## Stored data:

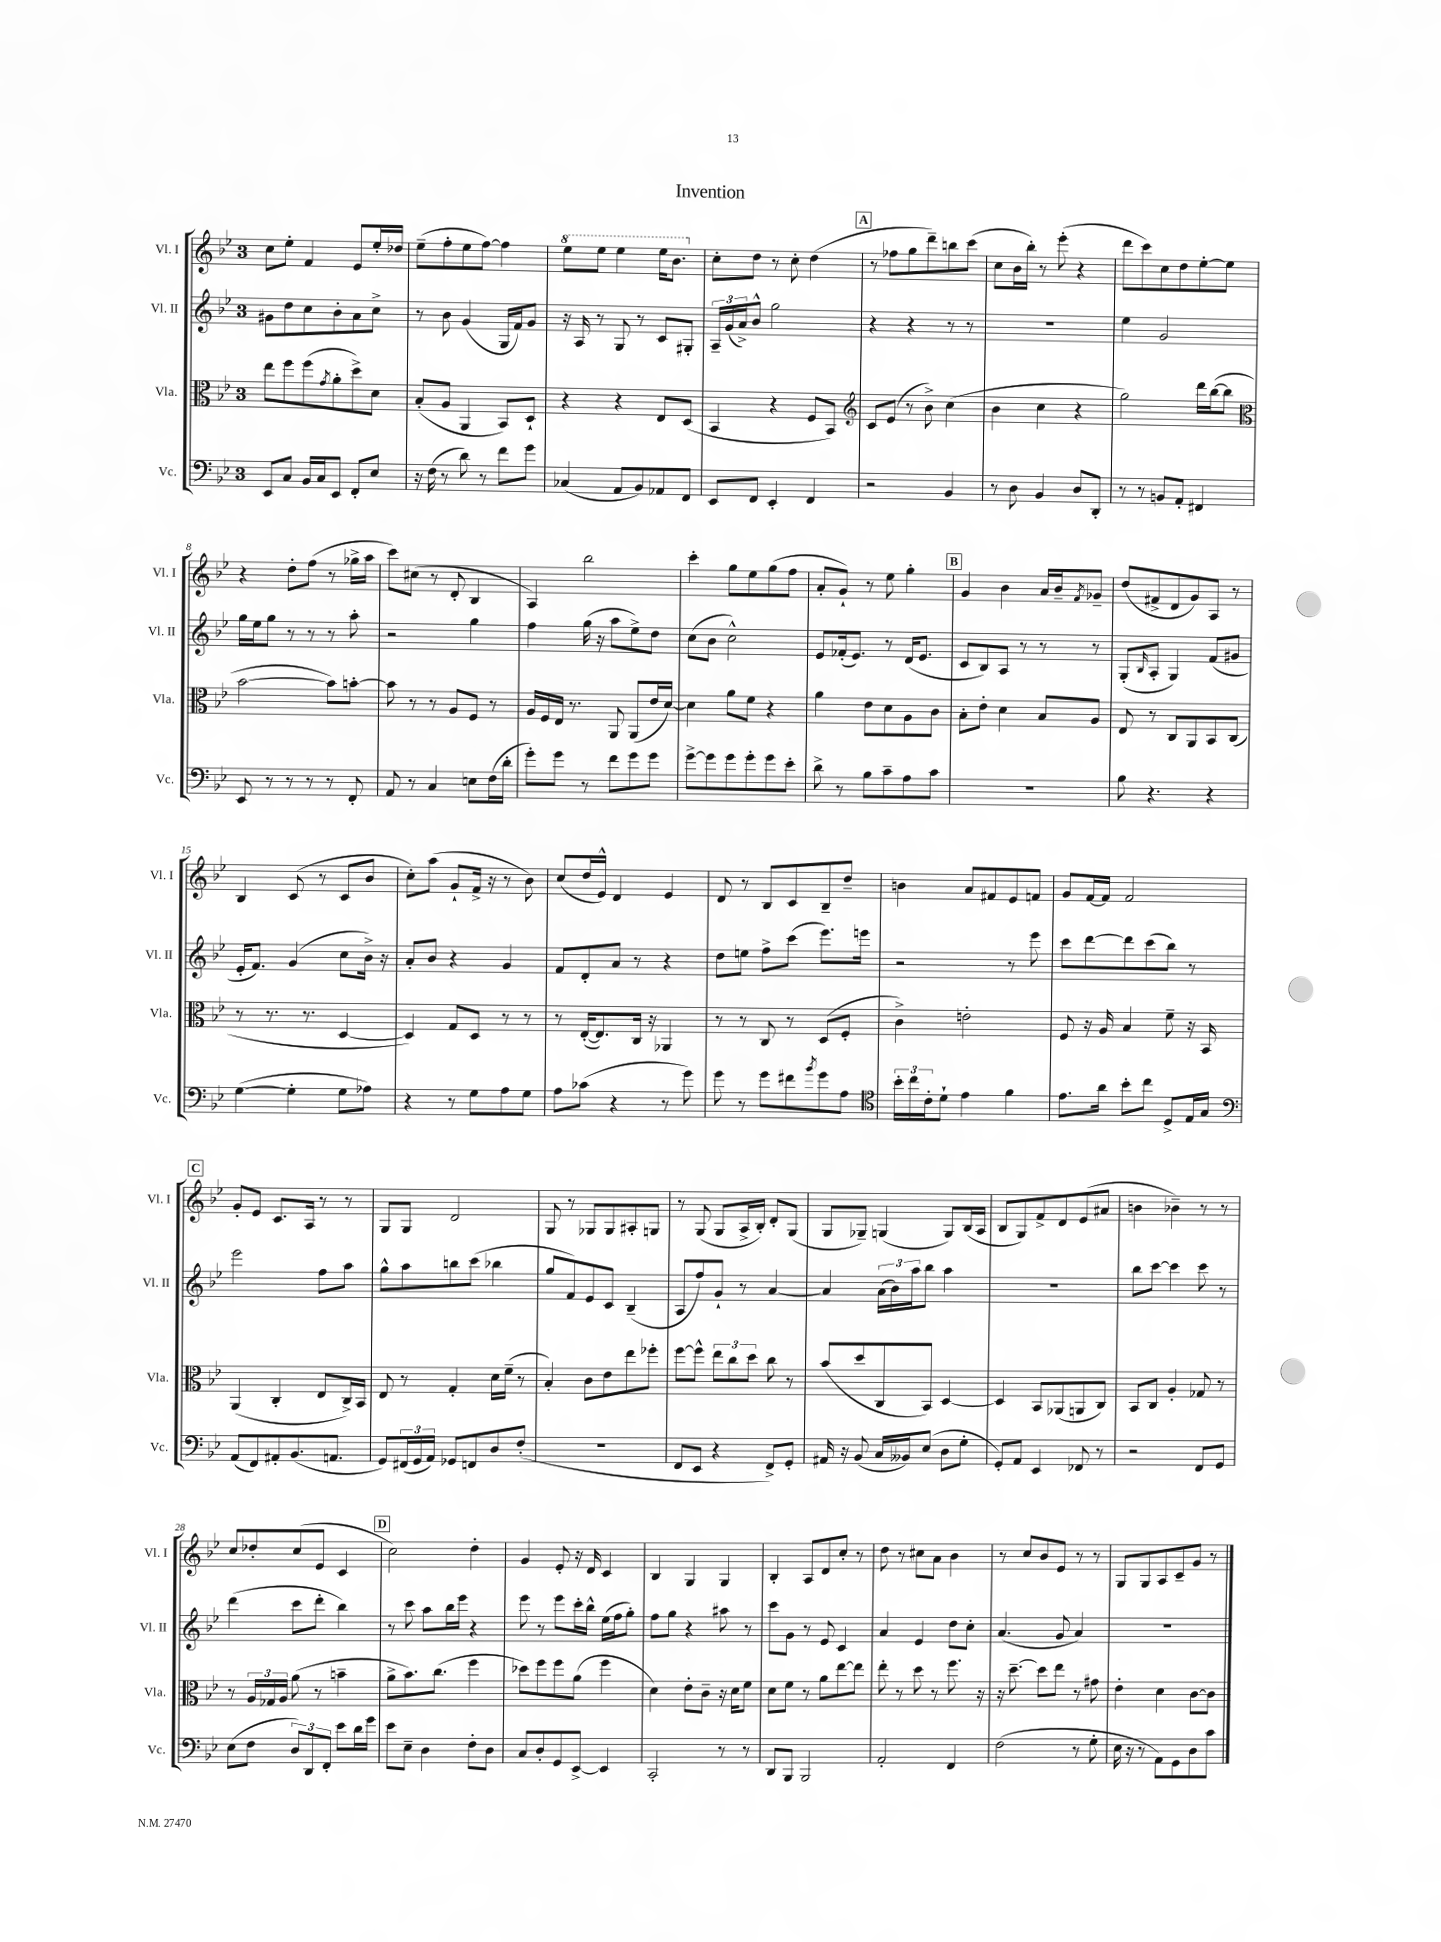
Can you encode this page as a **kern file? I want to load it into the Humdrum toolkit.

**kern	**kern	**kern	**kern
*part4	*part3	*part2	*part1
*staff4	*staff3	*staff2	*staff1
*I"Vc.	*I"Vla.	*I"Vl. II	*I"Vl. I
*I'Vc.	*I'Vla.	*I'Vl. II	*I'Vl. I
*clefF4	*clefC3	*clefG2	*clefG2
*k[b-e-]	*k[b-e-]	*k[b-e-]	*k[b-e-]
*M3/4	*M3/4	*M3/4	*M3/4
=1	=1	=1	=1
8EE-/L	8ee-\L	8g#X\L	8cc\L
8C/J	8ff\	8dd\	8ee-'\J
16BB-/LL	(8ff\	8cc\	4f/
16C/J	.	.	.
.	8qg/	.	.
8EE-/J	8a'\	8b-'\	.
8FF'/L	8dd^\)	8a\	8e-/L
8E-/J	8d\J	8cc^\J	16ee-'/L
.	.	.	16dd-X/JJ
=2	=2	=2	=2
16r	(8B-'/L	8r	(8ee-~\L
(16F\	.	.	.
8r	8A/J	8b-\	8ff'\
8d\)	4AA/	(4g/	8ee-\
8r	.	.	[8ff\J)
8f\L	8BB-/L)	16G/LL	4ff\]
.	.	16f/J)	.
8g\J	8D`/J	8g/J	.
=3	=3	=3	=3
*	*	*	*8va
(4C-X/	4r	16r	8eee-\L
.	.	16A/	.
.	.	8r	8eee-\J
8AA/L	4r	8G/	4eee-\
8BB-/)	.	8r	.
8AA-X/	8E-/L	8c/L	16eee-\KL
.	.	.	8.bb-\J
8FF/J	(8D/J	8G#X'/J	.
=4	=4	=4	=4
*	*	*	*X8va
8EE-/L	4BB-/	24A~/LL	8cc'\L
.	.	(24g/	.
.	.	24a^/J)	.
8FF/J	.	8b-^^/J	8dd\J
4EE-'/	4r	2gg\	8r
.	.	.	8cc'\
4FF/	8F/L	.	(4dd\
.	8BB-/J)	.	.
!!LO:REH:place=s1:t=A
=5	=5	=5	=5
*	*clefG2	*	*
2r	8c/L	4r	8r
.	(8e-/J	.	8ff-X\L
.	8r	4r	8gg\
.	8b-^\)	.	8ddd~\)
4BB-/	(4cc\	8r	8bbn\
.	.	8r	(8ccc\J
=6	=6	=6	=6
8r	4b-\	2.r	8cc\L
8D\	.	.	16b-\L
.	.	.	16bb-'\JJ)
4BB-/	4cc\	.	8r
.	.	.	(8eee-'\
8D/L	4r	.	4r
8DD'/J	.	.	.
=7	=7	=7	=7
8r	2gg\)	4ee-\	8ddd\L
8r	.	.	8ccc\)
8BBn/L	.	2g/	8cc\
8AA'/J	.	.	8dd\
4FF#X/	16ddd\LL	.	[8ee-'\
.	([16bb-\J	.	.
.	8bb-\J]	.	8ee-\J]
!!LO:LB:g=z
=8	=8	=8	=8
*	*clefC3	*	*
8EE-/	[2b-\	16gg\LL	4r
.	.	16ee-\J	.
8r	.	8gg\J	.
8r	.	8r	8dd'\L
8r	.	8r	(8ff\J
8r	8b-\L])	8r	8r
8FF'/	[8bn'\J	8aa'\	16gg-X^\LL
.	.	.	16aa\JJ
=9	=9	=9	=9
8AA/	8b\]	2r	8ccc\L)
8r	8r	.	(8cc#X\J
4C/	8r	.	8r
.	8A/L	.	8d'/
8En\L	8F/J	4gg\	4B-/
(16F\L	8r	.	.
16d'\JJ	.	.	.
=10	=10	=10	=10
8g'\L)	16A/LL	4ff\	4A/)
.	16F/	.	.
8g\J	16E-/JJ	.	.
.	8.r	.	.
8r	.	(16gg\	2bb-\
.	.	16r	.
8f\L	8AA/	8aa\L	.
8g\	(8AA/L	8ee-^\)	.
8g\J	16e-/L	8dd\J	.
.	[16d/JJ)	.	.
=11	=11	=11	=11
[8g^\L	4d\]	(8cc\L	4ccc'\
8g\]	.	8b-\J	.
8g\	8a\L	2cc^^\)	8gg\L
8g'\	8f\J	.	8ee-\
8g\	4r	.	(8gg\
8e-'\J	.	.	8ff\J
=12	=12	=12	=12
8d^\	4a\	8e-/L	8a'/L
8r	.	(16f-X'/k	8g`/J)
.	.	8.e-/J)	.
8B-\L	8e-\L	.	8r
8c~\	8d\	8r	8ee-\
8A\	8A\	(16d/KL	4gg'\
.	.	8.e-/J	.
8c\J	8c\J	.	.
!!LO:REH:place=s1:t=B
=13	=13	=13	=13
2.r	8B-'\L	8c/L	4g/
.	8e-'\J	8B-/)	.
.	4d\	8A/J	4b-\
.	.	8r	.
.	8B-/L	8r	16a/LL
.	.	.	16b-~/J
.	.	.	8qf/
.	8A/J	8r	8g-X~/J
=14	=14	=14	=14
8B-\	8E-/	(8G'/L	(8dd/L
.	.	16qqB-/	.
4.r	8r	8A'/J	8f#X^/
.	8C/L	4G/)	8d/
.	8AA/	.	8g/)
4r	8BB-/	(8f/L	8A/J
.	(8C/J	8g#X/J	8r
!!LO:LB:g=z
=15	=15	=15	=15
([4G\	8r	16e-'/KL	4B-/
.	.	8.f/J)	.
.	8.r	.	.
4G'\]	.	(4g/	(8c/
.	8.r	.	.
.	.	.	8r
8G\L	[4D/	8cc\L	8c/L
8A-X\J)	.	16b-^\Jk)	8b-/J
.	.	16r	.
=16	=16	=16	=16
4r	4D/])	8a'/L	8cc'\L)
.	.	8b-/J	(8aa\J
8r	8G/L	4r	8g`/L
8G\L	8D/J	.	16f^/Jk
.	.	.	16r
8A\	8r	4g/	8r
8G\J	8r	.	8b-\)
=17	=17	=17	=17
8A\L	8r	8f/L	(8cc/L
(8c-X\J	([16E-'/KL	8d'/	16dd/L
.	8.E-/])	.	16e-^^/JJ)
4r	.	8a/J	4d/
.	16C/Jk	8r	.
.	16r	.	.
8r	4AA-X/	4r	4e-/
8g\)	.	.	.
=18	=18	=18	=18
8g\	8r	8dd\L	8d/
8r	8r	8een\J	8r
8g\L	8C/	8ff^\L	8B-/L
8f#X\	8r	(8ccc\J	8c/
8qb-/	.	.	.
8g\	(8D/L	8.eee-\L)	8B-~/
8A\J	8F'/J	.	8dd~/J
.	.	16eeen\Jk	.
=19	=19	=19	=19
*clefC4	*	*	*
24b-'\LL	4c^\)	2r	4bn\
24cc\	.	.	.
24c'\J	.	.	.
8d`\J	.	.	.
4e-\	2en'\	.	8a/L
.	.	.	8f#X/
4f\	.	8r	8e-/
.	.	8eee-\	8fn/J
=20	=20	=20	=20
8.e-\L	8F/	8ccc\L	8g/L
.	16r	[8ddd\	[16f/L
16a\Jk	16A/	.	16f/JJ]
8b-'\L	4B-/	8ddd\]	2f/
8cc\J	.	(8ccc\	.
8D^/L	8f~\	8bb-\J)	.
16E-/L	16r	8r	.
16G/JJ	16BB-/	.	.
!!LO:LB:g=z
!!LO:REH:place=s1:t=C
=21	=21	=21	=21
*clefF4	*	*	*
(8AA/L	(4AA/	2eee-\	8g'/L
8FF/)	.	.	8e-/J
8AA#X'/	4C'/	.	8.c/L
(8.BB-/	.	.	.
.	.	.	16A/Jk
.	8E-/L	8ff\L	8r
8.AAn/J	.	.	.
.	16C^/L)	8aa\J	8r
.	16BB-/JJ	.	.
=22	=22	=22	=22
8GG/L)	8E-/	8gg^^\L	8G/L
(24FF#X/L	8r	8aa\	8G/J
24GG/	.	.	.
24AA/JJ)	.	.	.
8GG-X/L	4G'/	8bbn\	2d/
8FFn/	.	(8ccc\J	.
8D/	16d\LL	4bb-X\	.
.	(16f~\JJ	.	.
(8F'/J	8r	.	.
=23	=23	=23	=23
2.r	4B-'/)	8gg/L	8G/
.	.	8f/)	8r
.	8c\L	8e-/	8G-X/L
.	8e-\	8c/J	8G-/
.	8ee-\	(4B-~/	8A#X'/
.	8ff-X'\J	.	8Gn/J
=24	=24	=24	=24
8FF/L	[8ff\L	8A/L	8r
8EE-/J	8ff^^\J]	8ff/)	(8G/
4r	12ee-\L	8g`/J	8G/L
.	12cc\	.	.
.	.	8r	16A^/L
.	12dd\J	.	.
.	.	.	16B-'/JJ)
8FF^/L)	8cc\	[4a/	8d'/L
8GG'/J	8r	.	(8G/J
=25	=25	=25	=25
16AA#X/	(8b-/L	4a/]	8G/L
16r	.	.	.
(8BB-/	8dd/	.	8G-X~/J)
16C/LL	8C/	(24a\LL	(4Gn/
.	.	24b-\)	.
16BB--X/J)	.	.	.
.	.	24aa\J	.
(8E-/J	8BB-/J)	8bb-\J	.
8D\L	[4D/	4aa\	8G/L)
8G'\J	.	.	(16B-/L
.	.	.	16A/JJ
=26	=26	=26	=26
8GG'/L)	4D/]	2.r	8B-/L
8AA/J	.	.	8G/)
4EE-/	8BB-/L	.	8f^/
.	(8AA-X/	.	8d/
8FF-X/	8AAn/	.	(8e-/
8r	8C/J)	.	8a#X/J
=27	=27	=27	=27
2r	8BB-/L	8bb-\L	4bn\
.	8C/J	[8ccc\J	.
.	4A'/	4ccc\]	4b-X~\)
8FF/L	8G-X/	8ccc\	8r
8GG/J	8r	8r	8r
!!LO:LB:g=z
=28	=28	=28	=28
(8E-\L	8r	(4ddd\	8cc/L
8F\J	24A/LL	.	8dd-X'/
.	24G-X/	.	.
.	24A/JJ	.	.
12D/L)	(8a\	8ccc\L	(8cc/
12DD/	.	.	.
.	8r	8ddd'\J	8e-/J
12FF'/J	.	.	.
8e-\L	4bn~\	4bb-\)	4c/
16d\L	.	.	.
16g\JJ	.	.	.
!!LO:REH:place=s1:t=D
=29	=29	=29	=29
8e-\L	8a^\L	8r	2cc\)
8E-~\J	8.b-\)	8ccc\	.
4D\	.	8aa\L	.
.	(8.cc\J	.	.
.	.	16bb-\L	.
.	.	16eee-\JJ	.
8F'\L	4ff\	4r	4dd'\
8D\J	.	.	.
=30	=30	=30	=30
8C/L	8dd-X\L)	8eee-\	4g/
8D'/	8ff\	8r	.
8GG/	8ff\	8eee-\L	8e-'/
[8EE-^/J	(8a\J	16ccc'\L	16r
.	.	16bb-^^\JJ	16d/
4EE-/]	4ff\	(16ee-\LL	4c/
.	.	16ff\J	.
.	.	8gg'\J)	.
=31	=31	=31	=31
2CC'/	4d\)	8ff\L	4B-/
.	.	8gg\J	.
.	8e-'\L	4r	4G/
.	8c~\J	.	.
8r	16r	8aa#X\	4G/
.	16d\KL	.	.
8r	8f\J	8r	.
=32	=32	=32	=32
8DD/L	8d\L	8ccc\L	4B-'/
8BBB-/J	8f\J	8g\J	.
2BBB-/	8r	8r	8A/L
.	8a\L	8e-/	8d/
.	[8ee-\	4c/	8cc'/J
.	8ee-\J]	.	8r
=33	=33	=33	=33
2AA'/	8ee-'\	4a/	8dd\
.	8r	.	8r
.	8dd\	4e-/	8cc#X\L
.	8r	.	8a\J
4FF/	8.ff\	8dd\L	4b-\
.	.	8cc'\J	.
.	16r	.	.
=34	=34	=34	=34
(2F\	16r	(4.a/	8r
.	[8.dd~\	.	.
.	.	.	8cc/L
.	8dd\L]	.	8b-/
.	8ee-\J	8g/	8e-/J
8r	8r	4a/)	8r
8G'\	8g#X\	.	8r
=35	=35	=35	=35
16E-\	4e-'\	2.r	8G/L
16r	.	.	.
8r	.	.	8G/
8AA\L)	4d\	.	8A/
8GG\	.	.	8c~/
8D\	[8c\L	.	8g/J
8c\J	8c\J]	.	8r
==	==	==	==
*-	*-	*-	*-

## EXERCISE GOAL:
List every line in the records above that contains the string "place", matching case exactly.

## EXERCISE RESPONSE:
!!LO:REH:place=s1:t=A
!!LO:REH:place=s1:t=B
!!LO:REH:place=s1:t=C
!!LO:REH:place=s1:t=D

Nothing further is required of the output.